START SUPPLIED DATA
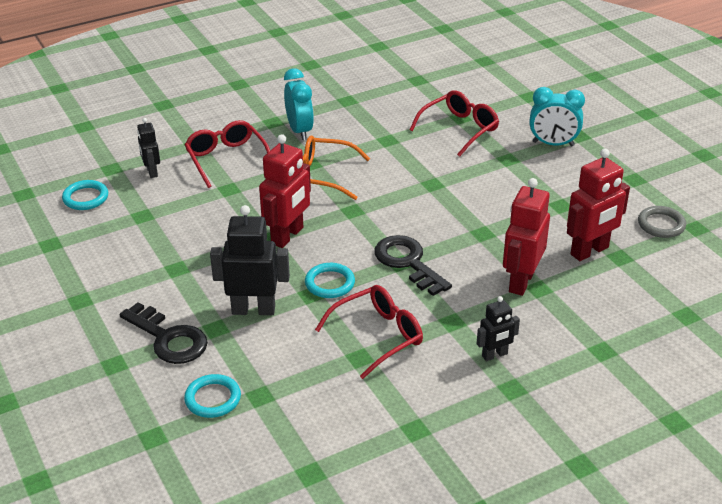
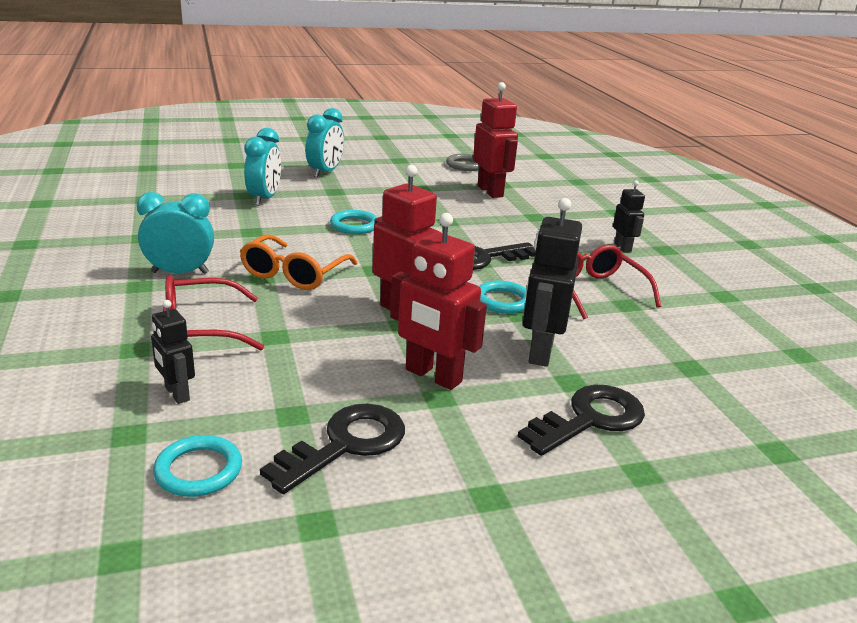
camera: 80 degrees left, 10 degrees down
(118, 240) = (346, 444): none -> black key
(152, 172) = (176, 394): black robot -> black robot turned 60 degrees clockwise
(213, 399) = (701, 398): turquoise ring -> turquoise ring (354, 225)
(459, 129) = (264, 199): red glasses -> turquoise clock
(521, 281) = (524, 220): red robot -> red robot (433, 376)

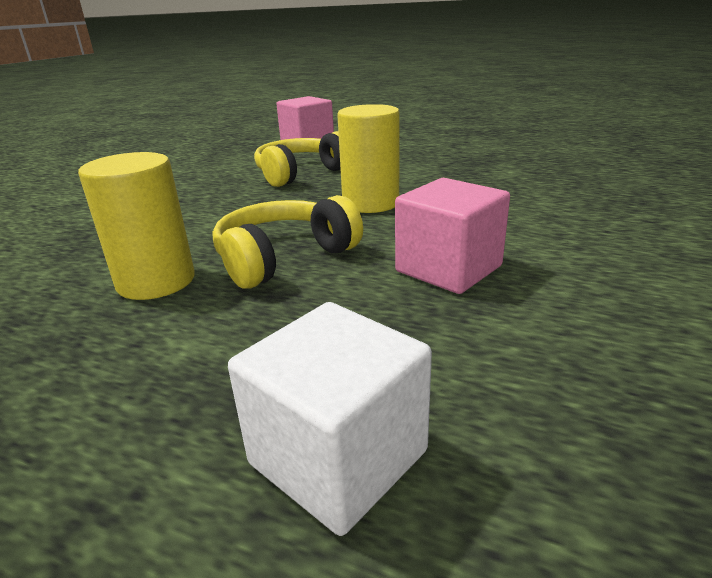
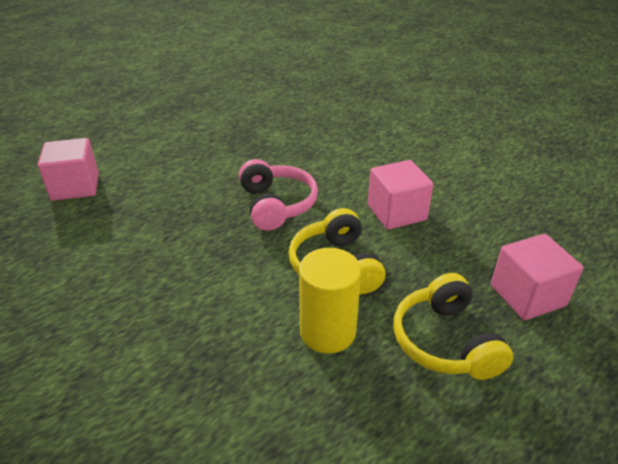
camera: 65 degrees left, 10 degrees up
(301, 173) = (170, 215): yellow headphones -> yellow headphones (445, 341)
(338, 457) = (527, 295): white cube -> pink cube
(370, 203) = (276, 205): yellow cylinder -> pink headphones

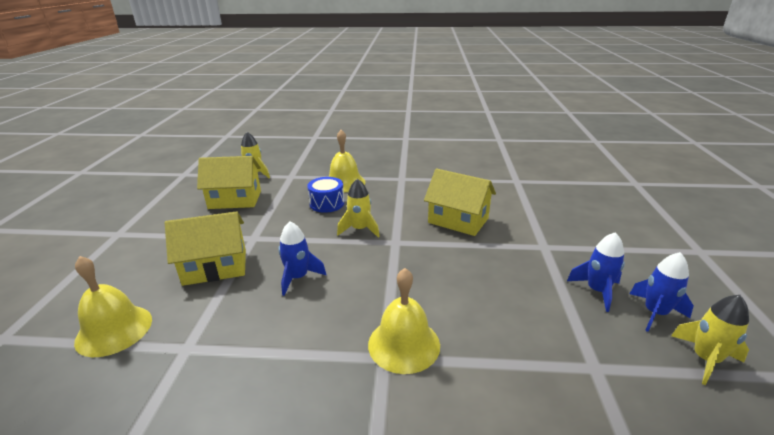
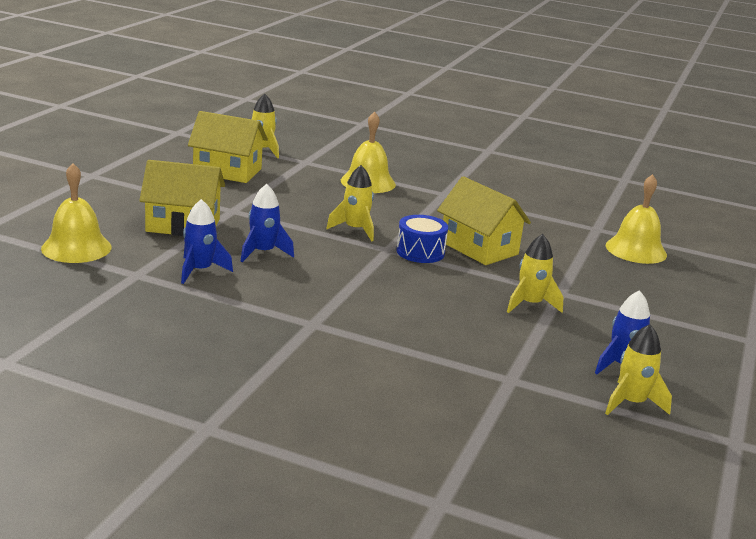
camera: 15 degrees right, 5 degrees down
(327, 203) = (332, 198): blue drum -> blue drum (420, 252)
(404, 344) = (337, 321): yellow bell -> yellow bell (636, 250)
(535, 266) = (530, 304): none -> yellow rocket
(597, 291) = (578, 337): blue rocket -> blue rocket (200, 271)

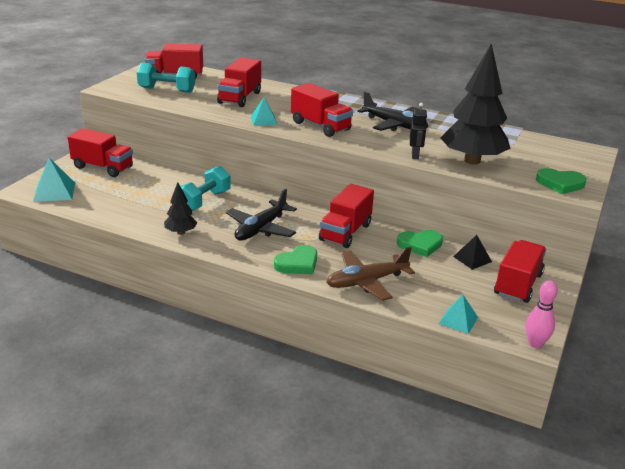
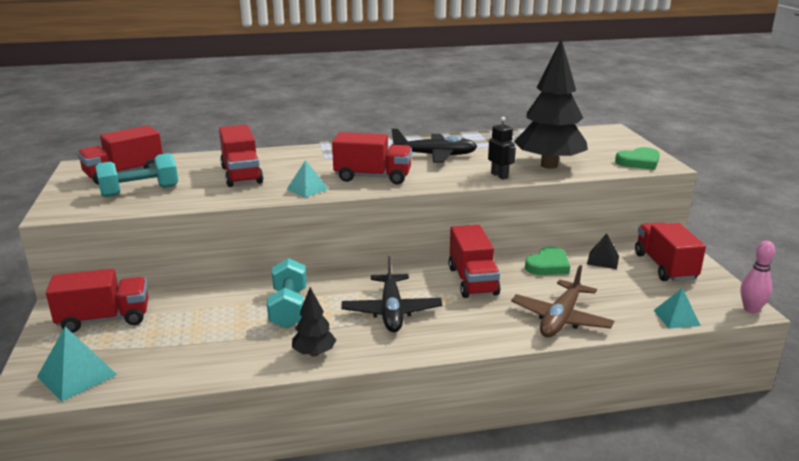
camera: 35 degrees left, 5 degrees down
(297, 263) = (478, 330): green heart -> none

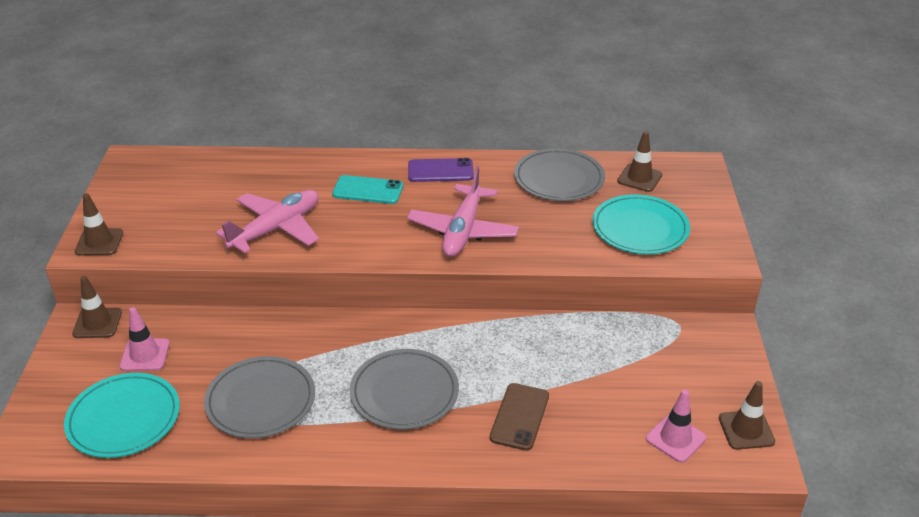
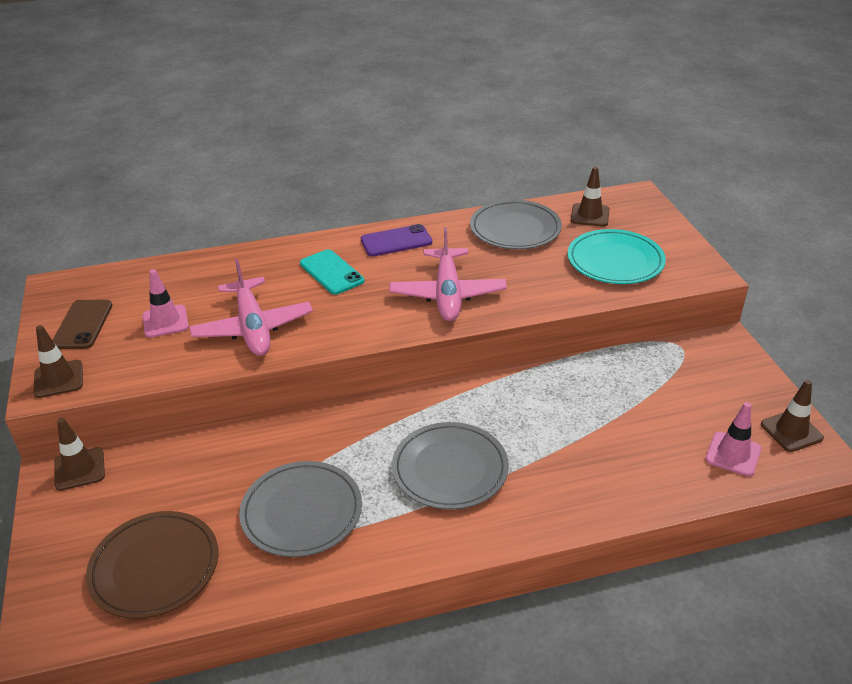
camera: 15 degrees left, 0 degrees up
(124, 418) = (155, 567): turquoise plate -> brown plate
(145, 355) = (150, 492): pink traffic cone -> pink traffic cone (165, 321)
(276, 229) = (253, 328): pink plane -> pink plane turned 135 degrees clockwise
(368, 190) = (331, 272): turquoise phone -> turquoise phone turned 60 degrees clockwise
(520, 417) = (576, 467): brown phone -> brown phone (83, 324)

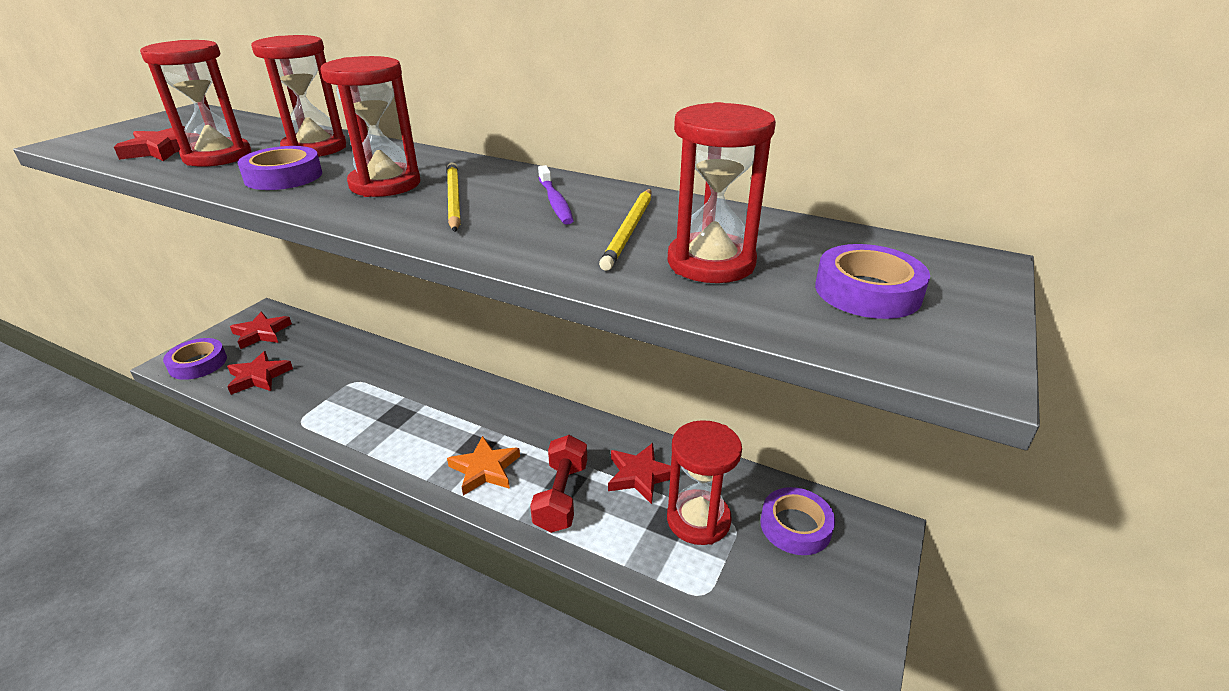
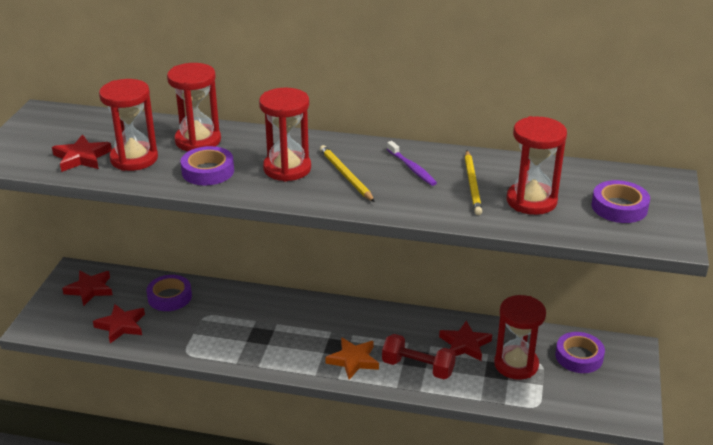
camera: 15 degrees left, 0 degrees up
(198, 363) = (57, 324): purple tape -> purple tape (169, 297)
(561, 496) = (418, 367): red dumbbell -> red dumbbell turned 60 degrees counterclockwise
END SUPPLIED DATA
### [TASK REQUIREMENTS]
Would you show all lines of the material above that contain the word "blue"?

### [RESULT]
(327, 203) = (332, 198): blue drum -> blue drum (420, 252)
(597, 291) = (578, 337): blue rocket -> blue rocket (200, 271)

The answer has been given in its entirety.